Dataset extract START

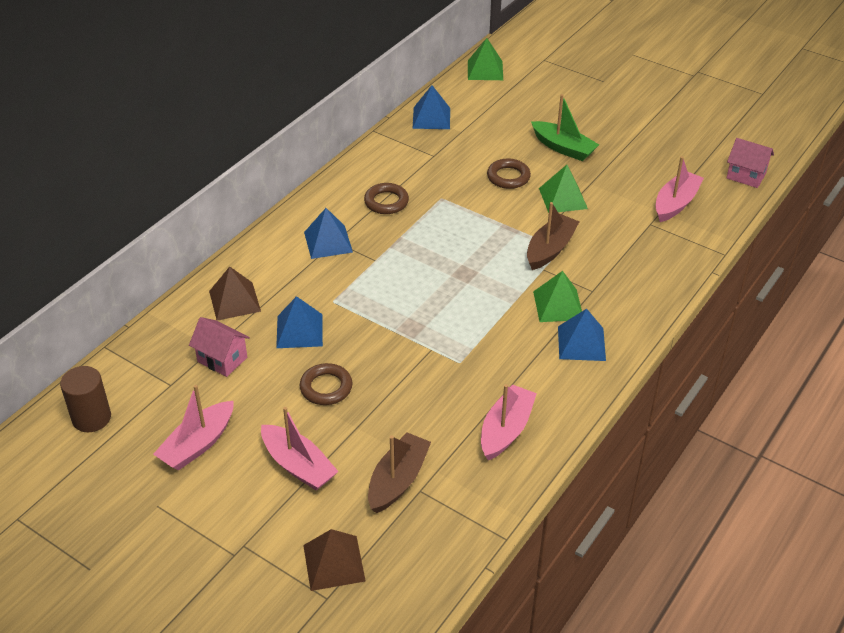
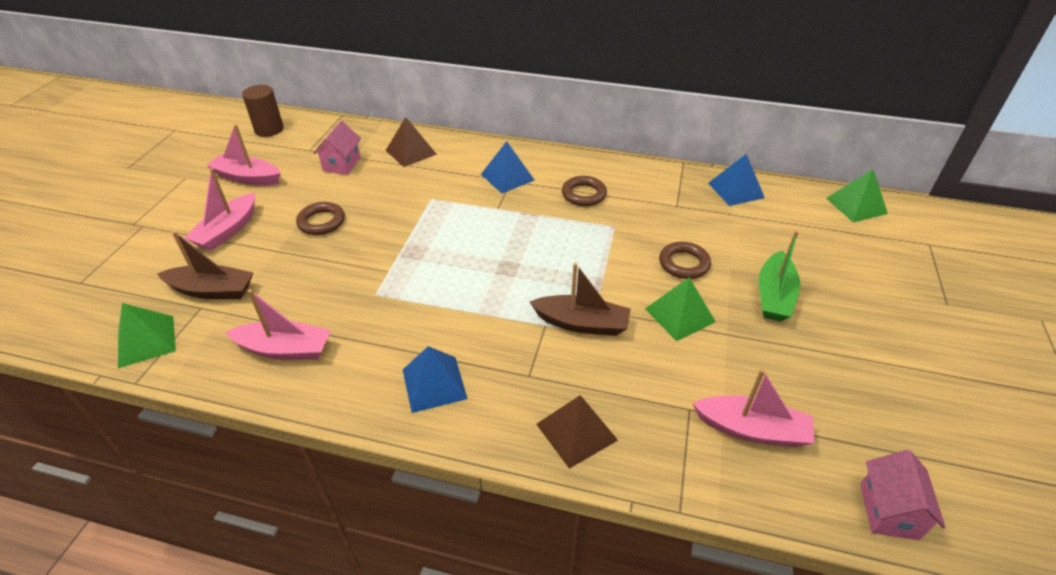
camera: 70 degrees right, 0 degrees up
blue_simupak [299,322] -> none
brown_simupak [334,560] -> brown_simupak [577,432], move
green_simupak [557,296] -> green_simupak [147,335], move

Dataset extract END

Every line of the data above is to be set down word for word, with the pictures left out.

camera: 70 degrees right, 0 degrees up
blue_simupak [299,322] -> none
brown_simupak [334,560] -> brown_simupak [577,432], move
green_simupak [557,296] -> green_simupak [147,335], move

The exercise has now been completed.